DATA =>
[Start of Attachment]
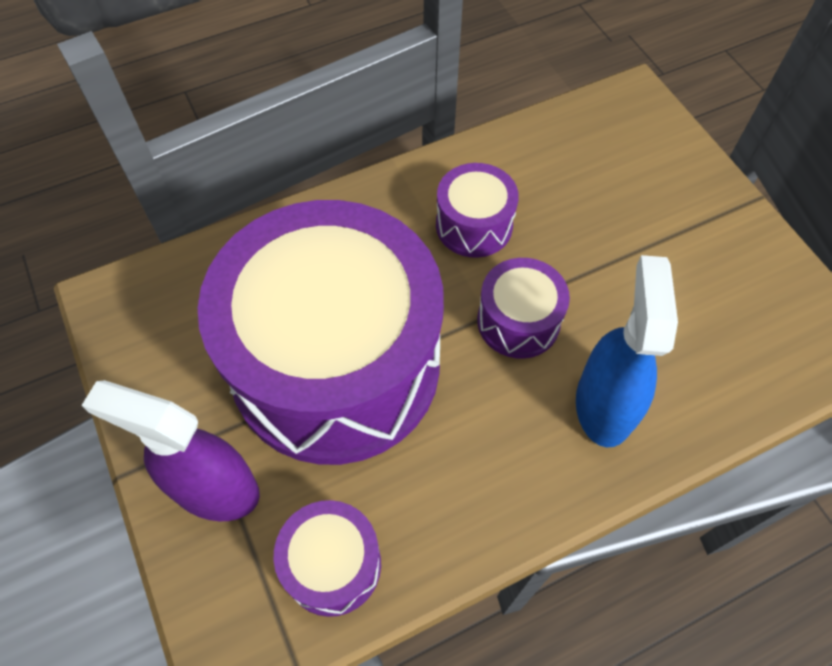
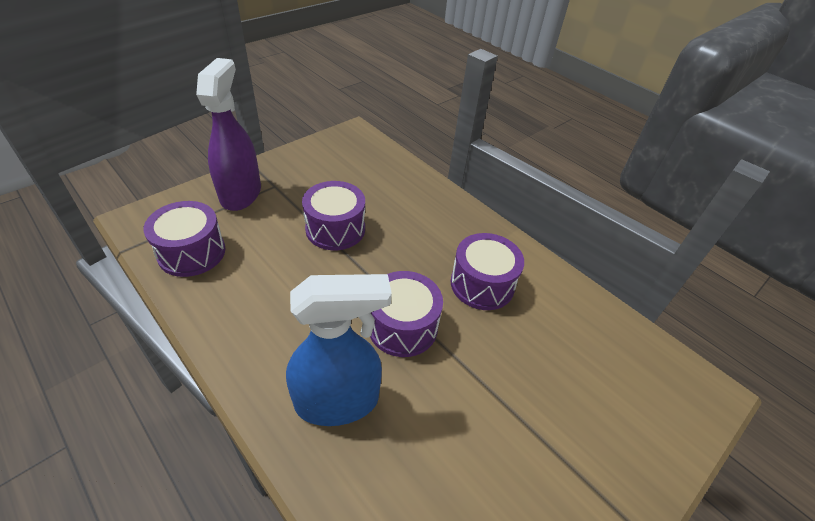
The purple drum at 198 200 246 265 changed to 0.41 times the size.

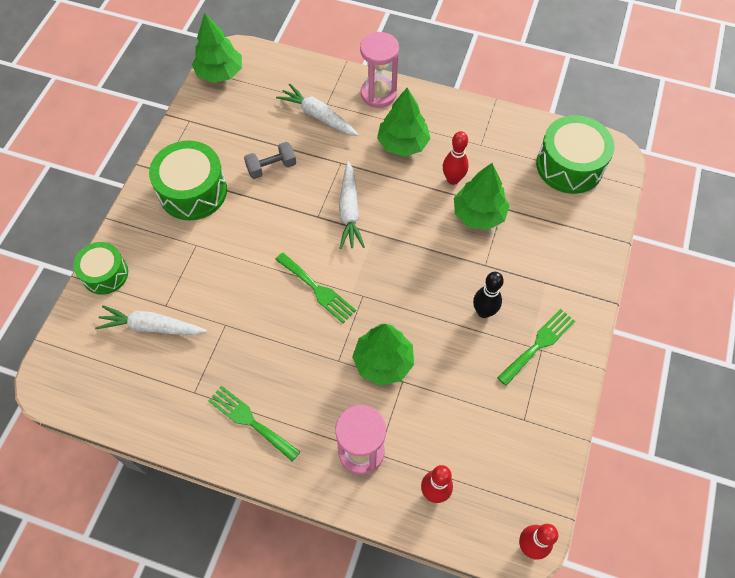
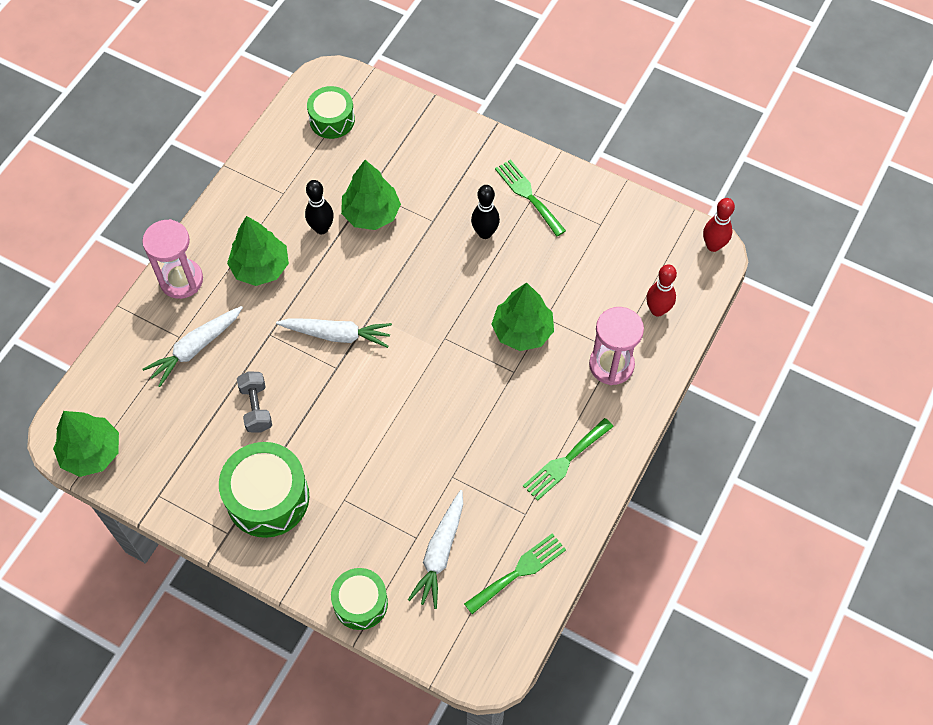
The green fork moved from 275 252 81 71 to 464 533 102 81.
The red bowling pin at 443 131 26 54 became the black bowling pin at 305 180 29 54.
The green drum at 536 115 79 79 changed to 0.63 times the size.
[End of Attachment]
WHAT IS EXPECTED =>
Return every line above exactly, omitting images.

COMPLETED TASK =>
The purple drum at 198 200 246 265 changed to 0.41 times the size.

The green fork moved from 275 252 81 71 to 464 533 102 81.
The red bowling pin at 443 131 26 54 became the black bowling pin at 305 180 29 54.
The green drum at 536 115 79 79 changed to 0.63 times the size.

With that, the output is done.